▸ EXTRACTED ENTRIES:
....

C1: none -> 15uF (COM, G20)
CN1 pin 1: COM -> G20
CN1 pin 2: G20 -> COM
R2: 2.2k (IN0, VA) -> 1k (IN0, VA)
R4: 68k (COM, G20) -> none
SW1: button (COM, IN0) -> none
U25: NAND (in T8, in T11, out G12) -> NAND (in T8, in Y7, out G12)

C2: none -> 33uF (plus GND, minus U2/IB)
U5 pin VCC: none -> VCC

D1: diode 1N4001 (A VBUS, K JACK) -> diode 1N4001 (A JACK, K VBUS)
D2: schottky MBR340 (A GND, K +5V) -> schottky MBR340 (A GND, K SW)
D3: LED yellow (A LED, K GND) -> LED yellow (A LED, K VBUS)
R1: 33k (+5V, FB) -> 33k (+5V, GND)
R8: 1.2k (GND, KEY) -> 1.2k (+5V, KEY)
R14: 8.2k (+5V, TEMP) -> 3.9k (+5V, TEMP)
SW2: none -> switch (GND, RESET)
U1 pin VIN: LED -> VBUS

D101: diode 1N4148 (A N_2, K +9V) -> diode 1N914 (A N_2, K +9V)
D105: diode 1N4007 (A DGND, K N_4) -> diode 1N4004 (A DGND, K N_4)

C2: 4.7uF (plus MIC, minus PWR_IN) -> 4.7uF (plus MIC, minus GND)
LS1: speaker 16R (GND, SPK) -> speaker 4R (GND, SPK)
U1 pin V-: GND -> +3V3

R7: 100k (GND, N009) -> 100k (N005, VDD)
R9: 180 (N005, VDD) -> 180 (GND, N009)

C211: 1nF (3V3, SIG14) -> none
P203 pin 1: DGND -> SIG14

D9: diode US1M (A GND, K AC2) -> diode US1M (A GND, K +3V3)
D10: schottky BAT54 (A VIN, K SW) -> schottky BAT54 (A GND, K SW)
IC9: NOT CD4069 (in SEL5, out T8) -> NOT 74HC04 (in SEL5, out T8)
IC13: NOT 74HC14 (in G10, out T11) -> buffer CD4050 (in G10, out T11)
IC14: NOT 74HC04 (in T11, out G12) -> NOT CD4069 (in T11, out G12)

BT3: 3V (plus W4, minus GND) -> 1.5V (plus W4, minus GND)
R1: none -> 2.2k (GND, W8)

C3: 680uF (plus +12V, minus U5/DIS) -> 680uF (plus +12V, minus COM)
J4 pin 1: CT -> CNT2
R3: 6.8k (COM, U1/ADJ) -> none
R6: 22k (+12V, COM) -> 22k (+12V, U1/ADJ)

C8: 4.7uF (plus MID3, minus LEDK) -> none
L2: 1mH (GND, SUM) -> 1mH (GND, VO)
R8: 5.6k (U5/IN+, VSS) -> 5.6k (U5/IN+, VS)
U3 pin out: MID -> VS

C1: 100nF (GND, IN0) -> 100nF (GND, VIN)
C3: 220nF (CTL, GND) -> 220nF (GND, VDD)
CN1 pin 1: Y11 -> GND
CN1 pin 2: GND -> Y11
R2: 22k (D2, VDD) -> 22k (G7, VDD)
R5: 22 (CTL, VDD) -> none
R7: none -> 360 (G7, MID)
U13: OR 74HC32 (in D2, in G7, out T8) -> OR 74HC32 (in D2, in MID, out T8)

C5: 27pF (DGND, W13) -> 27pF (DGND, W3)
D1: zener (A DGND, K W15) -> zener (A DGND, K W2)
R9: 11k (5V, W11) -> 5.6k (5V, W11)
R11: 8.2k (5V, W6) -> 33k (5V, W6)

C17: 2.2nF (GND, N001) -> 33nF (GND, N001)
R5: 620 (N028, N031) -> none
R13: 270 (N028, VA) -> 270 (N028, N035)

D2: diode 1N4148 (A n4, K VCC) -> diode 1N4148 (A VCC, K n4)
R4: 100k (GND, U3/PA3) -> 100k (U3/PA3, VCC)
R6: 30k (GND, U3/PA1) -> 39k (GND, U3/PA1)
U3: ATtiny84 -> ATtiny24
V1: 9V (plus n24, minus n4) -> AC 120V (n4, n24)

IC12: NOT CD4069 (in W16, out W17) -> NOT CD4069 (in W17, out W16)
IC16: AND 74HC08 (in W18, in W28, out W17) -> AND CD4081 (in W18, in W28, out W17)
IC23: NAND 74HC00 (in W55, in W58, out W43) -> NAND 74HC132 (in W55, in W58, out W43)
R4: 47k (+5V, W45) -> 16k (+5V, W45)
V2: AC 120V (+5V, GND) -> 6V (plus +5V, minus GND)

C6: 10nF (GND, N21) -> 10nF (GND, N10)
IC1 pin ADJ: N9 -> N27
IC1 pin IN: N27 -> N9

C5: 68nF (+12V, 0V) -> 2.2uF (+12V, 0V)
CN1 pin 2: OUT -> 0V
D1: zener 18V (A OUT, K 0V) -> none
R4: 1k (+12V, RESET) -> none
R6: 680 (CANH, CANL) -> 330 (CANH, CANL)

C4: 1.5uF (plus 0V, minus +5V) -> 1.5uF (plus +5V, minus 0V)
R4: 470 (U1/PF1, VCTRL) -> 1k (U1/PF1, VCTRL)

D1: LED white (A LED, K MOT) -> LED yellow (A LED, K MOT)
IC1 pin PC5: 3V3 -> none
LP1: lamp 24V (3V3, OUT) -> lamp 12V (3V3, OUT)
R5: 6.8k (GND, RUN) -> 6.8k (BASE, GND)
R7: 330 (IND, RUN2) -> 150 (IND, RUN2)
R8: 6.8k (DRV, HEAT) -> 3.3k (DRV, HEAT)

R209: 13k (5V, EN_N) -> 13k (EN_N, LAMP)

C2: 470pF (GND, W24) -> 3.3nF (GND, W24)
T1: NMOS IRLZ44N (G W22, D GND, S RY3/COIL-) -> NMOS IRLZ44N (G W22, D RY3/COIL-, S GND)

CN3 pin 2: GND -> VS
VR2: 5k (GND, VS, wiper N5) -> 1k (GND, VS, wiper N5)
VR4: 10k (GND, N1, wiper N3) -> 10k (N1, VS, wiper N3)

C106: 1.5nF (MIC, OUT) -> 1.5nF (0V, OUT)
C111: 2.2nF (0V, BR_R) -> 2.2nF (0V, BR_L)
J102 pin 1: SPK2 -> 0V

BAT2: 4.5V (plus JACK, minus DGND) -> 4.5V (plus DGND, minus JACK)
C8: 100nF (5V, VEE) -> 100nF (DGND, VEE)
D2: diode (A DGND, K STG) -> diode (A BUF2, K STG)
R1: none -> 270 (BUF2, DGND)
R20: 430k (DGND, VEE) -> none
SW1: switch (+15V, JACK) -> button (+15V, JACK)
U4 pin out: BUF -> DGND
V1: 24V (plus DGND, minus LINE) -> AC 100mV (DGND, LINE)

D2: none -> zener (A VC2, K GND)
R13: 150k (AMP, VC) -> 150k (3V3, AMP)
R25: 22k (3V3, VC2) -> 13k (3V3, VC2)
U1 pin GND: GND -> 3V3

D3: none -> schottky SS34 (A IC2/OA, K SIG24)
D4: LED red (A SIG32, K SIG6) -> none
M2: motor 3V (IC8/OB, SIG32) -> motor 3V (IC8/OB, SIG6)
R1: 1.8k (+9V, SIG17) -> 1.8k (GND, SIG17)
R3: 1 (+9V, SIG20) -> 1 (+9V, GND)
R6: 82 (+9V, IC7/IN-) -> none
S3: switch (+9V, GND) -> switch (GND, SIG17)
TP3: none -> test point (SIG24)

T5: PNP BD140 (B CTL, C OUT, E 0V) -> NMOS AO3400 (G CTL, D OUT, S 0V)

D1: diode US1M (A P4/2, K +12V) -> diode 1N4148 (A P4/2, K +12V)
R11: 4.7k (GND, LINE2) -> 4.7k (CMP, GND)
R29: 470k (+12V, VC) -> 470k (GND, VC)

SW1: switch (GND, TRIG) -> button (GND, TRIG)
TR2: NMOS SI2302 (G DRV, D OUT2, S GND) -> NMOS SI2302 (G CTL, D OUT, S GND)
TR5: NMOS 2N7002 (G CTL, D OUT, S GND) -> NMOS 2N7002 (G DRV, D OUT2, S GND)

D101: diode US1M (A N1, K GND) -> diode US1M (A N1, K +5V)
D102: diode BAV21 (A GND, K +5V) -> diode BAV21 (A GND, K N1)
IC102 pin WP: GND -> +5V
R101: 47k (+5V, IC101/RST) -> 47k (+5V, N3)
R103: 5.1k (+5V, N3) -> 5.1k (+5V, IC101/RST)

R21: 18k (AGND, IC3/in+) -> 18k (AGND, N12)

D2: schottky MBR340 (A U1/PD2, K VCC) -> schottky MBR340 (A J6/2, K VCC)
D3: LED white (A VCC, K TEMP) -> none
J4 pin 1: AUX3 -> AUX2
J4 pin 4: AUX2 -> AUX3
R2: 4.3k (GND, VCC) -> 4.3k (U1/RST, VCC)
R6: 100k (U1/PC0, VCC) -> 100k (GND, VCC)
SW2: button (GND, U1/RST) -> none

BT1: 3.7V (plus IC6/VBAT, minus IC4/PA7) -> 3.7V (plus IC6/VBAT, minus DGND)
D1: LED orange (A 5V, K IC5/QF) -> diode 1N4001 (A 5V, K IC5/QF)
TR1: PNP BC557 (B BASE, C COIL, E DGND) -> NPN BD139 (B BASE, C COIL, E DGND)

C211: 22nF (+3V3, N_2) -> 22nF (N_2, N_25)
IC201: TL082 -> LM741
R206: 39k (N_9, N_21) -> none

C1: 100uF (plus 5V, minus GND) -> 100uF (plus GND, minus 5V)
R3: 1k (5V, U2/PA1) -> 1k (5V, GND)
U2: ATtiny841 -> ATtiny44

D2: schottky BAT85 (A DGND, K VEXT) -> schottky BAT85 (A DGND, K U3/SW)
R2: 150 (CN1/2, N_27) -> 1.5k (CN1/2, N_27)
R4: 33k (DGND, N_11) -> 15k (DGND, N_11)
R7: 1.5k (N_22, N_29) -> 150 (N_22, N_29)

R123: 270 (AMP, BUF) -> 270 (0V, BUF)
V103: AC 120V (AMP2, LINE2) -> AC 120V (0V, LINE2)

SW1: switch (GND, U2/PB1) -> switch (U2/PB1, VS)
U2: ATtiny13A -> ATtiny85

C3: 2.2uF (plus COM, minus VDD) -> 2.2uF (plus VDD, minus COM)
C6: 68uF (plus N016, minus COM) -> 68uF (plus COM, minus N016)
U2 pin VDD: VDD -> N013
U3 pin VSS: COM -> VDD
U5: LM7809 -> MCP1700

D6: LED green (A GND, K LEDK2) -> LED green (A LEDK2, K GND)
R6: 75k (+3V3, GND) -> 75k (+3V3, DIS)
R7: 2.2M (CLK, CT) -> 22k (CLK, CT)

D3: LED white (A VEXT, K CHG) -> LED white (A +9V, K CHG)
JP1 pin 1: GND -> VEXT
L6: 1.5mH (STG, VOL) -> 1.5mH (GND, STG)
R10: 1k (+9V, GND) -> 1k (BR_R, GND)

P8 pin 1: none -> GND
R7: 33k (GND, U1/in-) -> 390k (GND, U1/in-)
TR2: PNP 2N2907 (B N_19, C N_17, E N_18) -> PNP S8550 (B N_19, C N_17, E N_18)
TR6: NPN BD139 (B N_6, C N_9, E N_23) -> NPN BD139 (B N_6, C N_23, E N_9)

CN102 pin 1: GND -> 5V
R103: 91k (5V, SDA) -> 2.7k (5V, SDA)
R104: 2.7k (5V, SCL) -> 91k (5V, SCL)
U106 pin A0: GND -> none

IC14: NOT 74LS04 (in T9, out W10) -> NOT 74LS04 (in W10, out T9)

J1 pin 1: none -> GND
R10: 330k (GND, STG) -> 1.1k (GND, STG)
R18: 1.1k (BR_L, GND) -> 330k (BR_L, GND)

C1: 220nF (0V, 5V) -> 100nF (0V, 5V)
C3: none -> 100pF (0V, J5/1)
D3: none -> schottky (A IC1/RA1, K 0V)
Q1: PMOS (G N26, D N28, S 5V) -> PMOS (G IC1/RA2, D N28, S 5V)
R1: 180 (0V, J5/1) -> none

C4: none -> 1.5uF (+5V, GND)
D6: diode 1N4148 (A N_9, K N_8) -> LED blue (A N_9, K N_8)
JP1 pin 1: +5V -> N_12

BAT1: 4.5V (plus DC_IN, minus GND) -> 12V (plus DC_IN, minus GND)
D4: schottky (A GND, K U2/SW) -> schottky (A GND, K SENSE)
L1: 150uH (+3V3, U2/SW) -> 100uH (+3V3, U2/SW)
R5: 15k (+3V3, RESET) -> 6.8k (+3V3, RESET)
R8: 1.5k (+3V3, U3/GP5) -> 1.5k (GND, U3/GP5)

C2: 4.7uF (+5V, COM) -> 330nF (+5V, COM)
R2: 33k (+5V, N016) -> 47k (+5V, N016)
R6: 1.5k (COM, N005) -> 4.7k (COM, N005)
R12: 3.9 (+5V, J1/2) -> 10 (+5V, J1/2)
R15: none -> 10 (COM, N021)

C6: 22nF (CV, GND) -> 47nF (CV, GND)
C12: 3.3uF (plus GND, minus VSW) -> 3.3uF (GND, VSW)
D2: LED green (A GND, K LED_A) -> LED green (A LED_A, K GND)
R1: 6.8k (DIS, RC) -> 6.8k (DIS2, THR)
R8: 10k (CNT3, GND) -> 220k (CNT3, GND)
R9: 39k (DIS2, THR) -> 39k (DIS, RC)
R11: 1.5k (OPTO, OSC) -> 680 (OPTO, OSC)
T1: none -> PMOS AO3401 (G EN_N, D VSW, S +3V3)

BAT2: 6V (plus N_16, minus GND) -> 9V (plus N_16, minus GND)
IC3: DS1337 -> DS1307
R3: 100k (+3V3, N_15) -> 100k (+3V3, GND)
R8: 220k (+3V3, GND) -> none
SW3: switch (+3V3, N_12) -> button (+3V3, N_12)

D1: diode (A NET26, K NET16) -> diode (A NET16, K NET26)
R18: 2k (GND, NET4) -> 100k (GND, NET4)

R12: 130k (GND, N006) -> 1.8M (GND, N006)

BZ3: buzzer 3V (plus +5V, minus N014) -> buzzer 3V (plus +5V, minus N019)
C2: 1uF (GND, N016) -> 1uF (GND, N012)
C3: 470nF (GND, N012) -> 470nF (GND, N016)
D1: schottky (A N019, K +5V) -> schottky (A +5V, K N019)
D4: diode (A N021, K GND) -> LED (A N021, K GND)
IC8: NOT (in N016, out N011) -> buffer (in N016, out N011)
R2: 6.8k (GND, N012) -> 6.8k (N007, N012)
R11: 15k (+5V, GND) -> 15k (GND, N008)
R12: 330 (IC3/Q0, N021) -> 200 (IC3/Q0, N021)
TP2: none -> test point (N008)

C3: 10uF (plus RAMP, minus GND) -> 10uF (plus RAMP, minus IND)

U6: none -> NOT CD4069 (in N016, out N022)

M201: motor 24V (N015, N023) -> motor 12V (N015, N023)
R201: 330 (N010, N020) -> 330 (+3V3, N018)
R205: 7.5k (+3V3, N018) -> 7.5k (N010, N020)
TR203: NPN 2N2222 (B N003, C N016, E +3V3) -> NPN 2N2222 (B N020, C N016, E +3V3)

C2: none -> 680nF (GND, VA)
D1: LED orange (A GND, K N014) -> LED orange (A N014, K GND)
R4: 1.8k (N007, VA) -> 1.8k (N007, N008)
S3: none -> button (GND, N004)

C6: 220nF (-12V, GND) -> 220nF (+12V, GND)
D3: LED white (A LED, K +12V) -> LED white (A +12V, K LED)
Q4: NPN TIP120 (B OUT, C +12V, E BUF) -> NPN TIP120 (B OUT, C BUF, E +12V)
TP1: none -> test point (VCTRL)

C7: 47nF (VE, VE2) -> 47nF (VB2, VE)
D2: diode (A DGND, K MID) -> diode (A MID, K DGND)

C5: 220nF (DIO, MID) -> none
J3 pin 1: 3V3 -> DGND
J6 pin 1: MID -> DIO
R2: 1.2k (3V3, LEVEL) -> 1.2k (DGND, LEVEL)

....

▸ TASK REQUIREMENTS: Search the listing for the string "VCTRL". Copy each line where it is found.

▸ EXERCISE RESPONSE:
R4: 470 (U1/PF1, VCTRL) -> 1k (U1/PF1, VCTRL)
TP1: none -> test point (VCTRL)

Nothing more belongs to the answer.